## Try it
Search the listing below for the string "SONAR" and show each line that contains it.

- - - - - - -

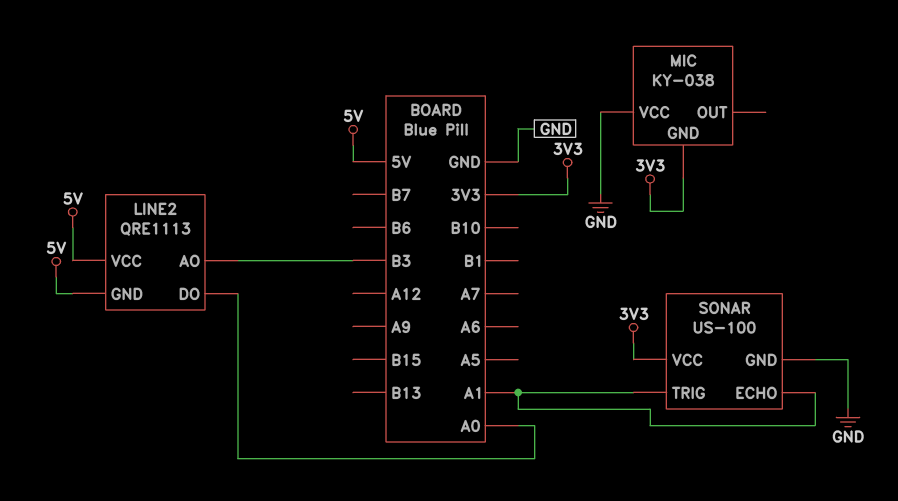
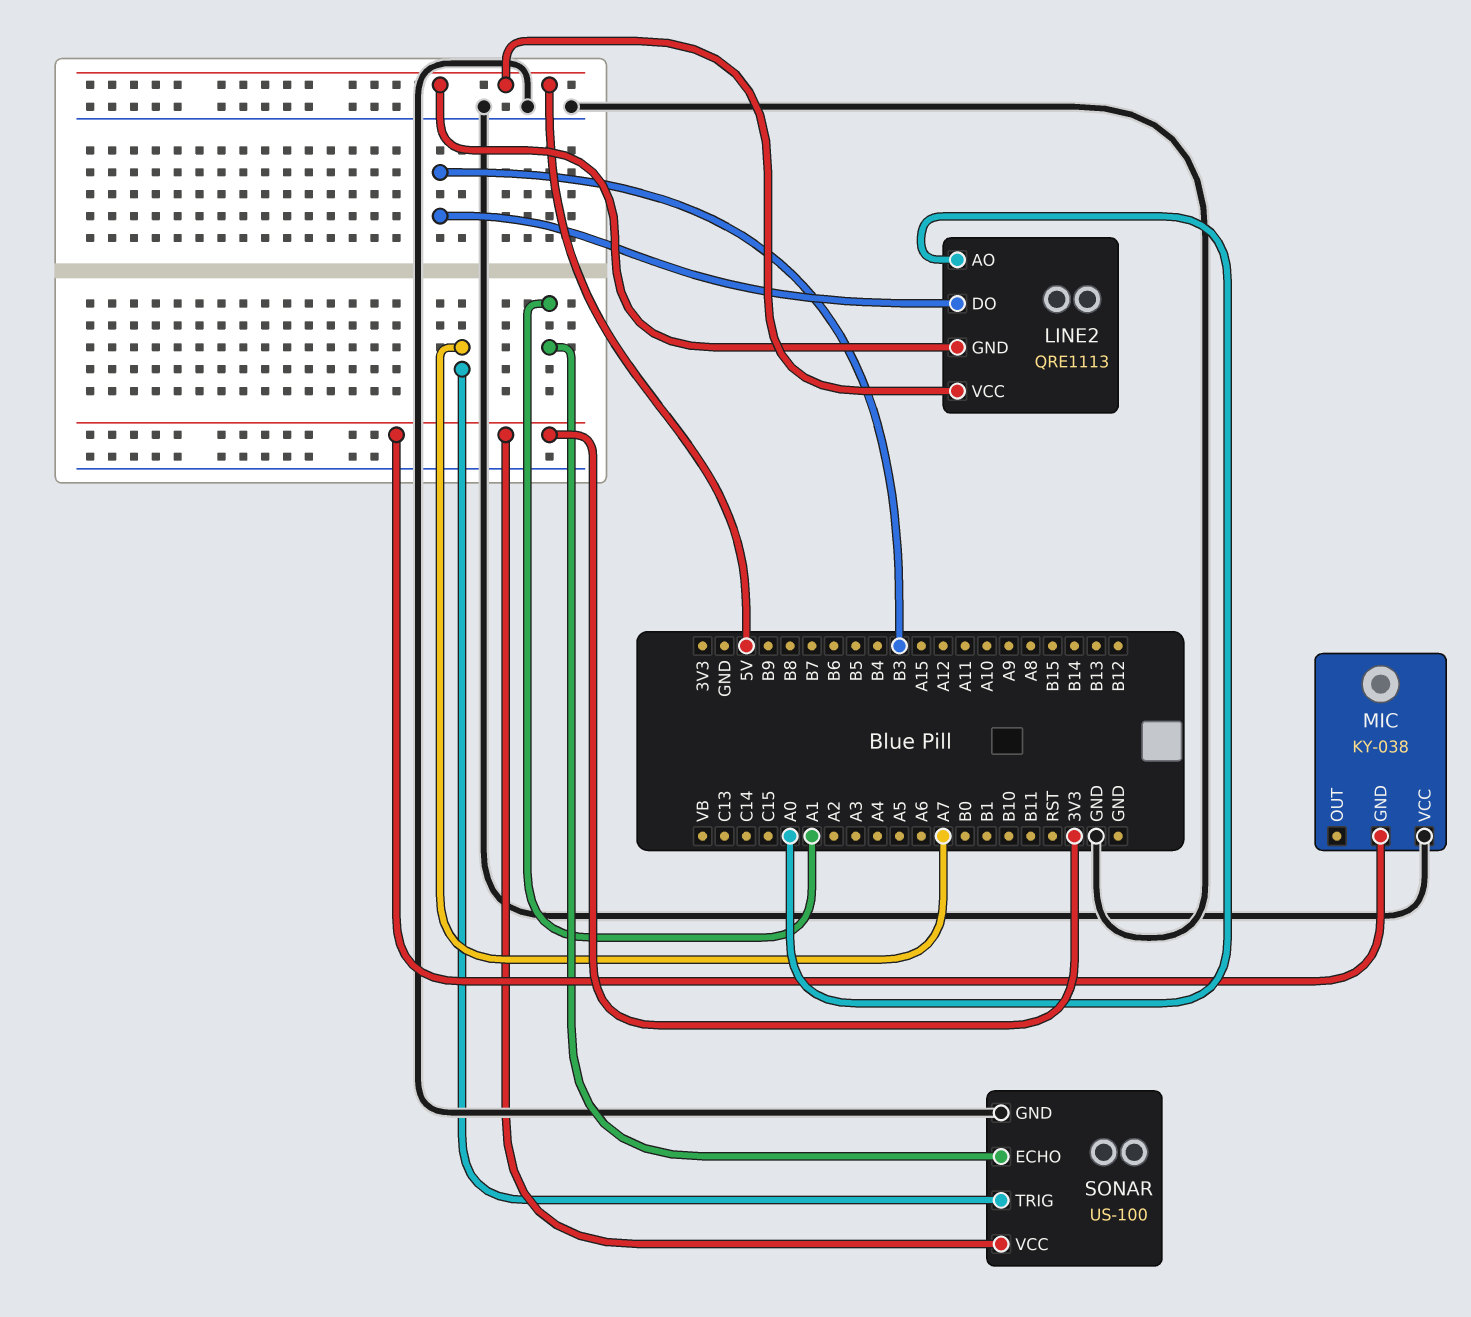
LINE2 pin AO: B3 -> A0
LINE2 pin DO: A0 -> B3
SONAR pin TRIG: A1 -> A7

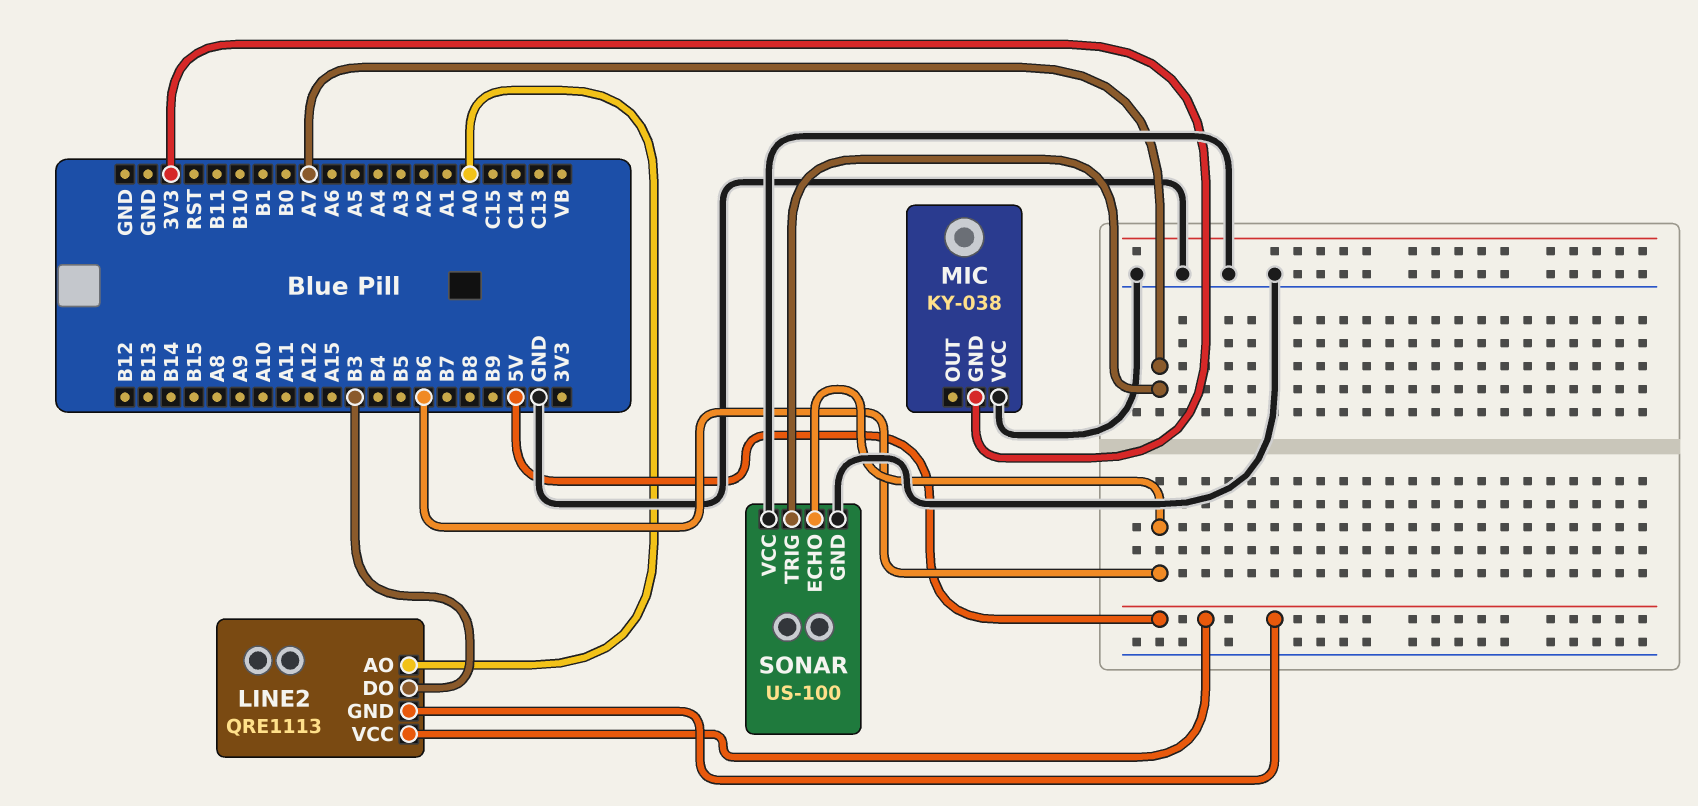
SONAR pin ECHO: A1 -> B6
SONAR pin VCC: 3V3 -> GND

- - - - - - -

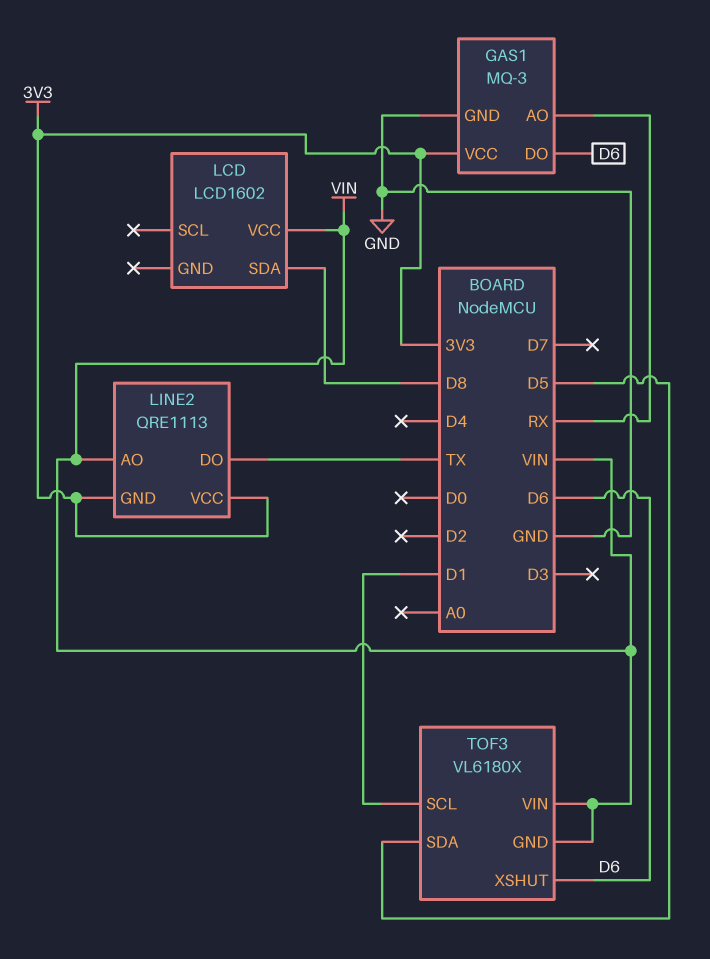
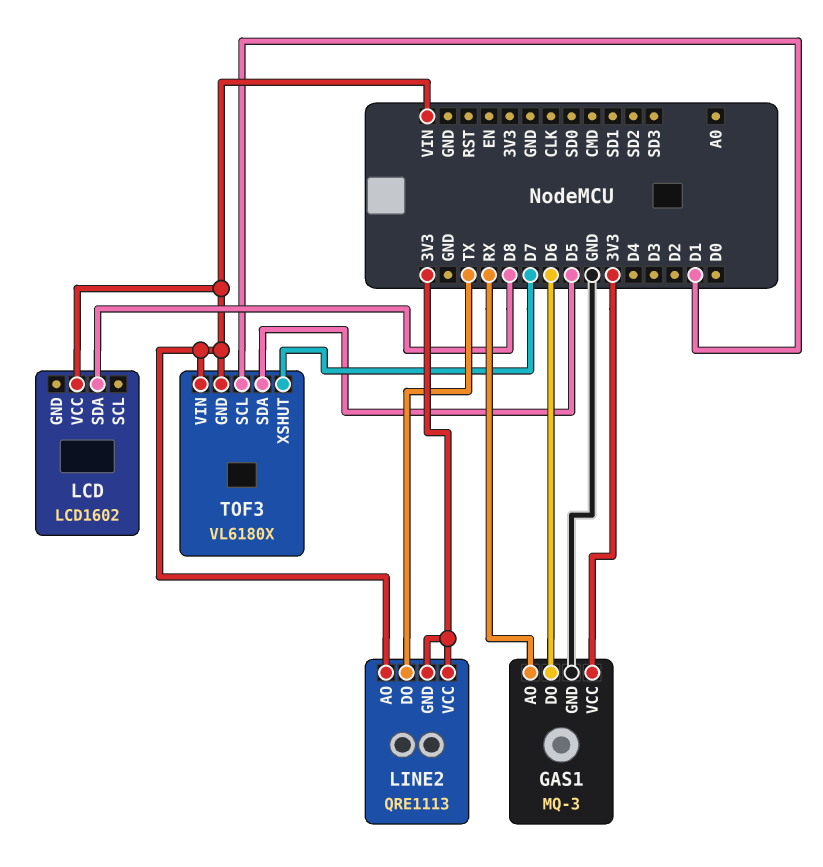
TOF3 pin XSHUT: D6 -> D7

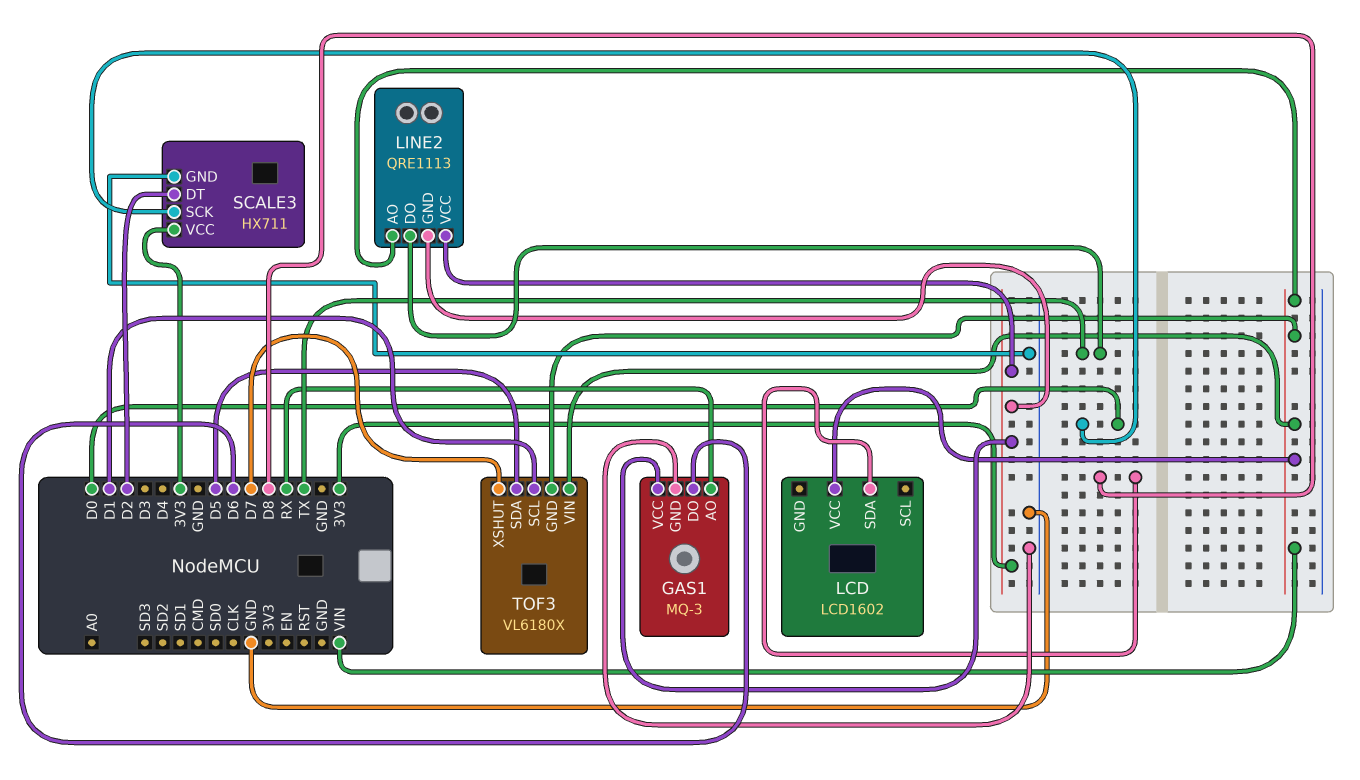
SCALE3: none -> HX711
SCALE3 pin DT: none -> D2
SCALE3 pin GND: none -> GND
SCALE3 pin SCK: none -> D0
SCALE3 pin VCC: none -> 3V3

- - - - - - -

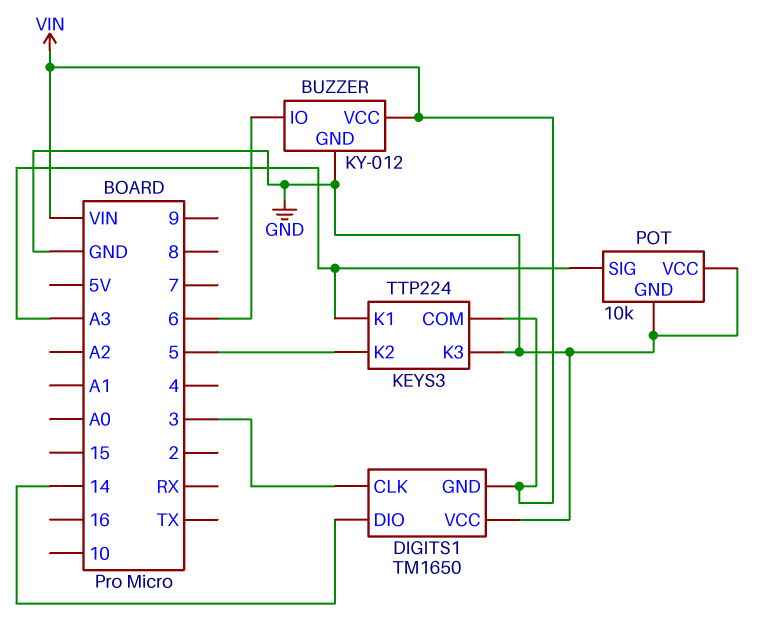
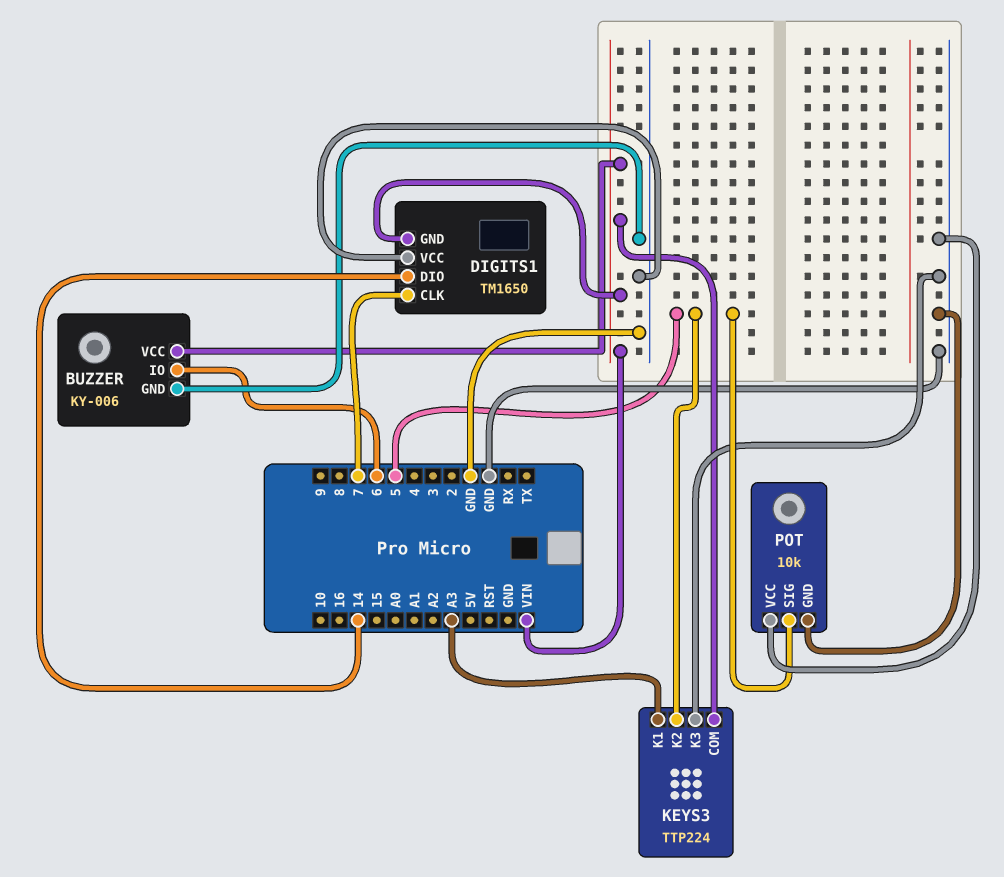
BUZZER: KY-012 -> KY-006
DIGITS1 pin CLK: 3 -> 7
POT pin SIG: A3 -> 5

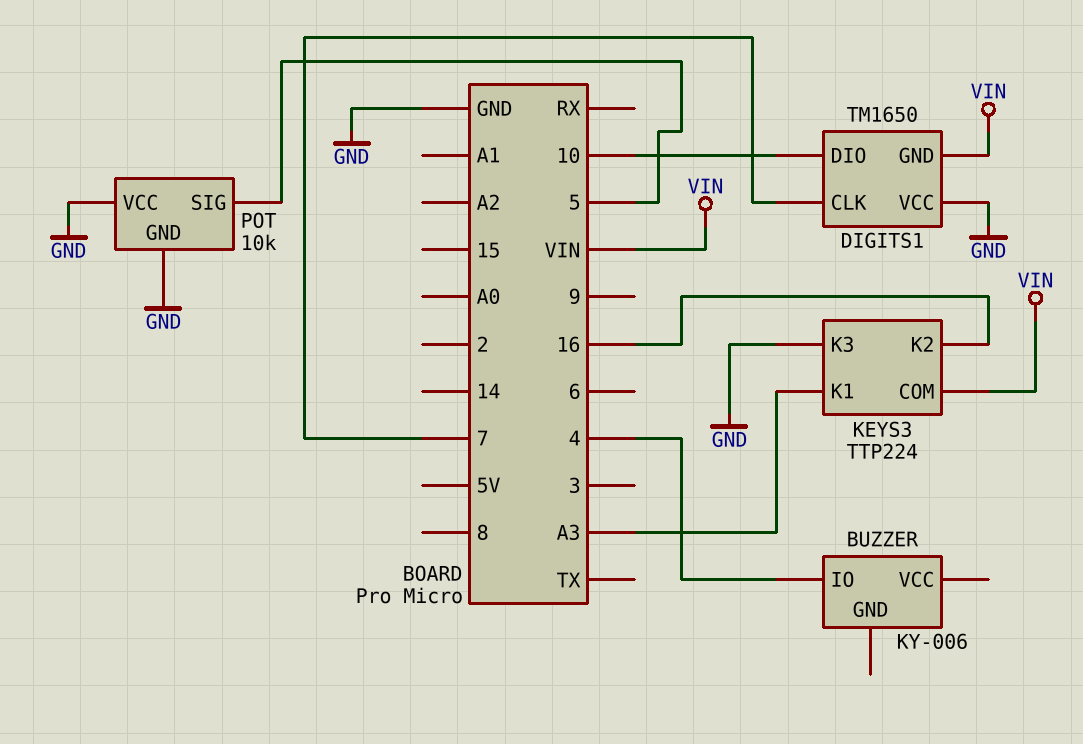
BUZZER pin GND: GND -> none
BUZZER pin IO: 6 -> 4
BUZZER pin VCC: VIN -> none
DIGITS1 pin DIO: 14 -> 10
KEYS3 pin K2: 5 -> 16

- - - - - - -

## Your solution
SONAR pin TRIG: A1 -> A7
SONAR pin ECHO: A1 -> B6
SONAR pin VCC: 3V3 -> GND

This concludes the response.